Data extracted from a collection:
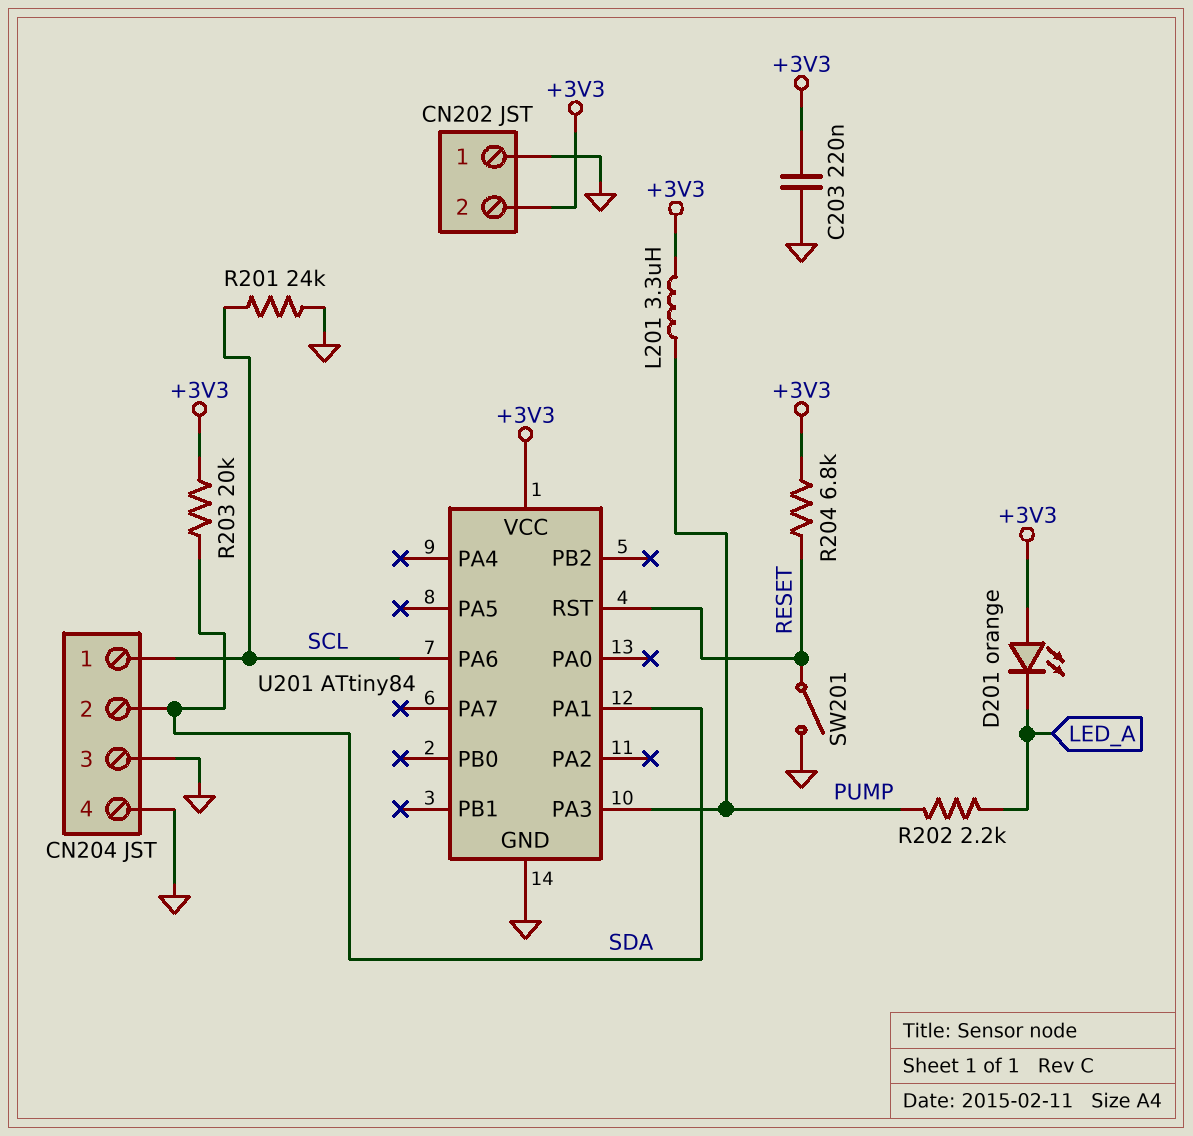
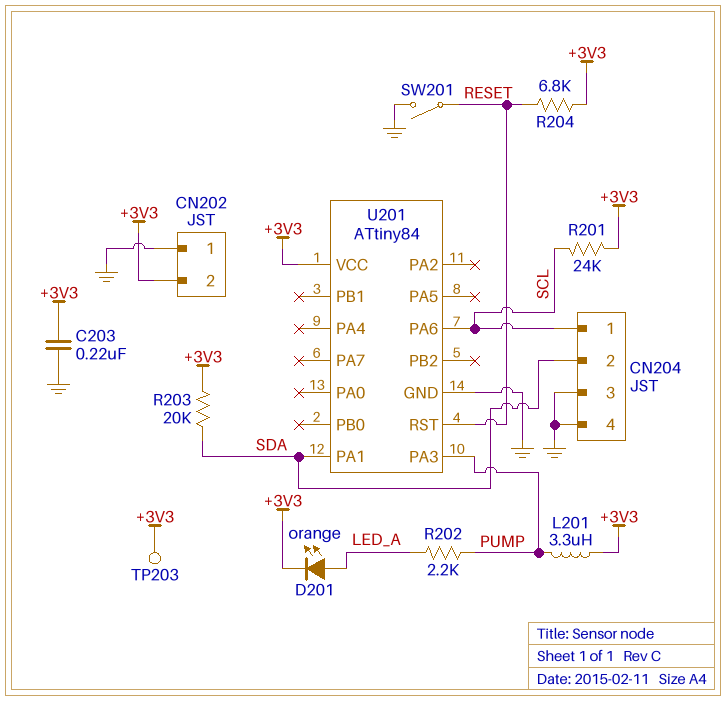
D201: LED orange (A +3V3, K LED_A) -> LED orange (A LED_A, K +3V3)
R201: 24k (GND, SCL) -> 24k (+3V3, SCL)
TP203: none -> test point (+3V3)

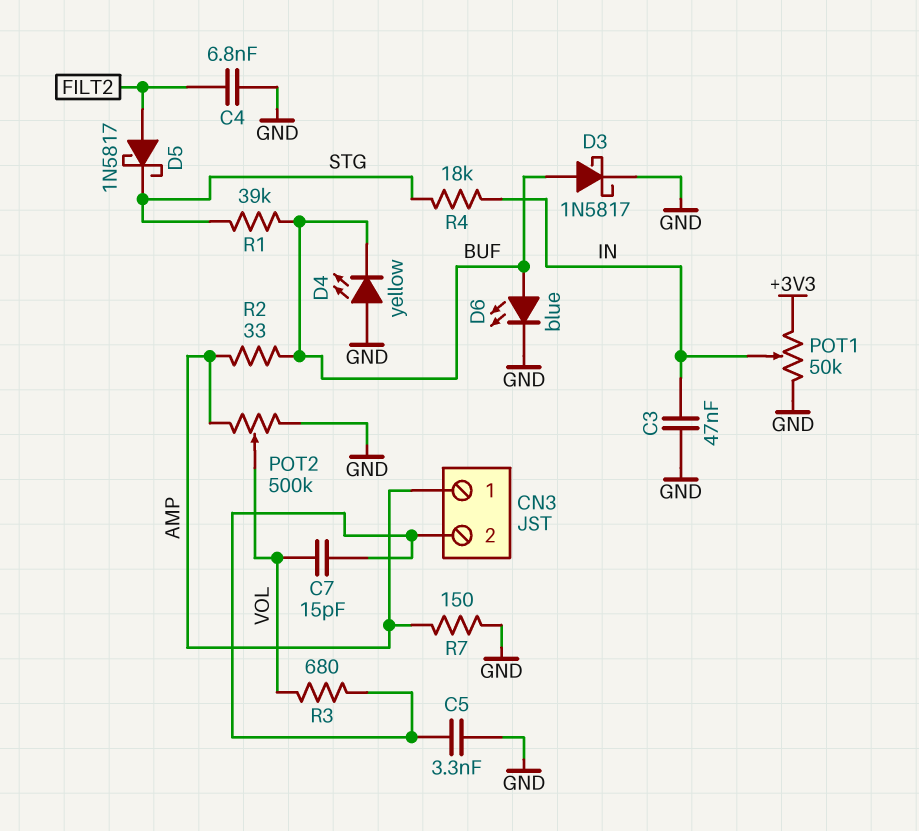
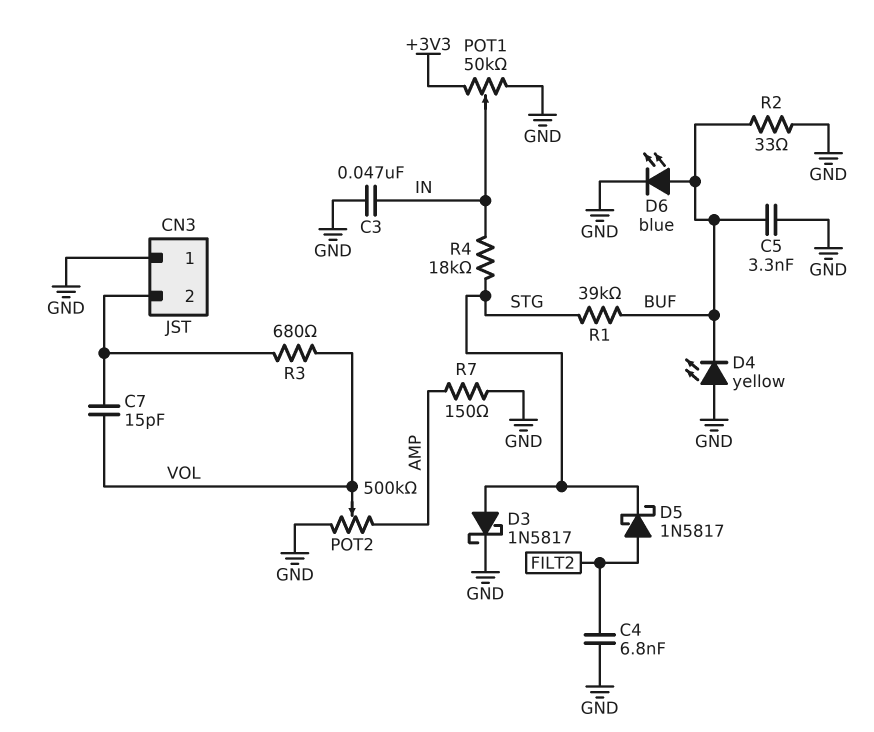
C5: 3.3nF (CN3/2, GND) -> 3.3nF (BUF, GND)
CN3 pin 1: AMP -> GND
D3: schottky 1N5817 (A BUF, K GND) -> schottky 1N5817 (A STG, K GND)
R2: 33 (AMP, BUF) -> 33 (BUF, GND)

...

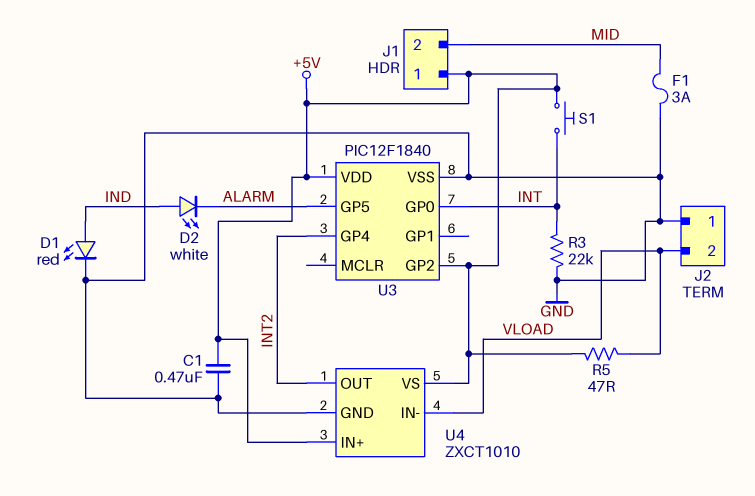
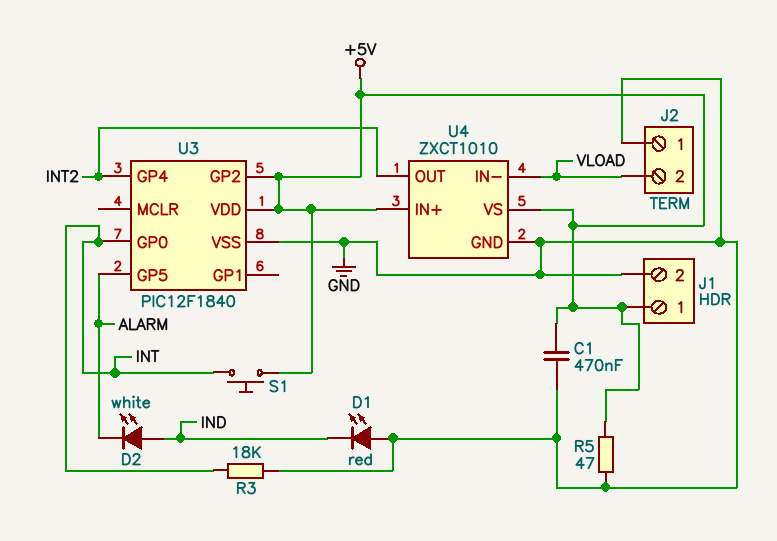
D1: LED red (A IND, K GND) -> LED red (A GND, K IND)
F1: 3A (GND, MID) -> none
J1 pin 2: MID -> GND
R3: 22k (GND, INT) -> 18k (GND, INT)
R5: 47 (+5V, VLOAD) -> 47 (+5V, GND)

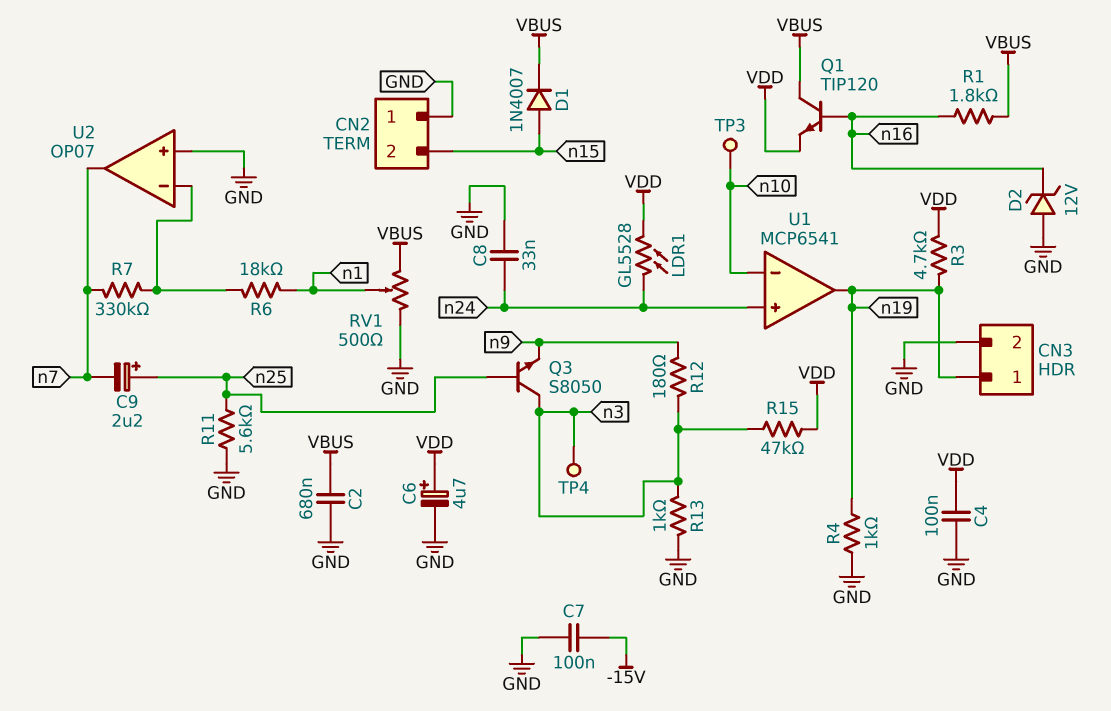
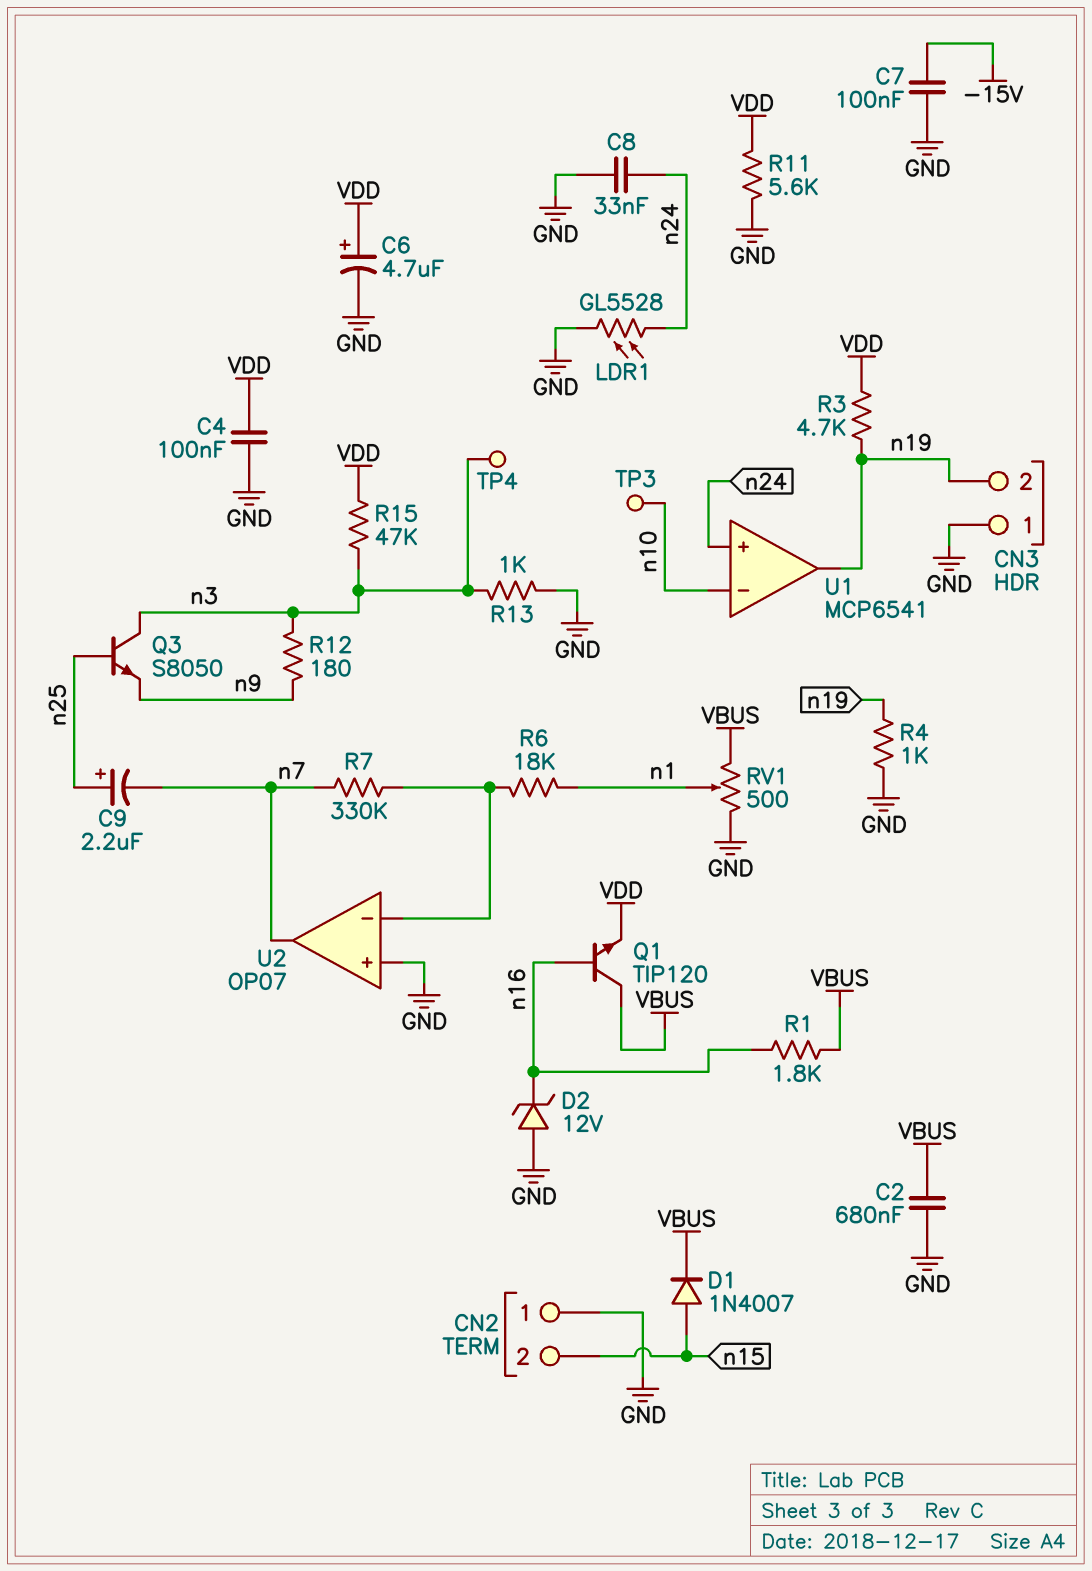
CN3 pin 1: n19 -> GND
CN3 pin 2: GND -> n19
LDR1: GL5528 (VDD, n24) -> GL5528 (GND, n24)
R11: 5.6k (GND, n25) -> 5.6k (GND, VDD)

**Task directions:** Leaving out the pictures, please output the lines in the entries above from the one with "D201: LED orange" through the one with "R2: 33 (AMP, BUF) -> 33 (BUF, GND)", exactly as they are.

**Task output:**
D201: LED orange (A +3V3, K LED_A) -> LED orange (A LED_A, K +3V3)
R201: 24k (GND, SCL) -> 24k (+3V3, SCL)
TP203: none -> test point (+3V3)

C5: 3.3nF (CN3/2, GND) -> 3.3nF (BUF, GND)
CN3 pin 1: AMP -> GND
D3: schottky 1N5817 (A BUF, K GND) -> schottky 1N5817 (A STG, K GND)
R2: 33 (AMP, BUF) -> 33 (BUF, GND)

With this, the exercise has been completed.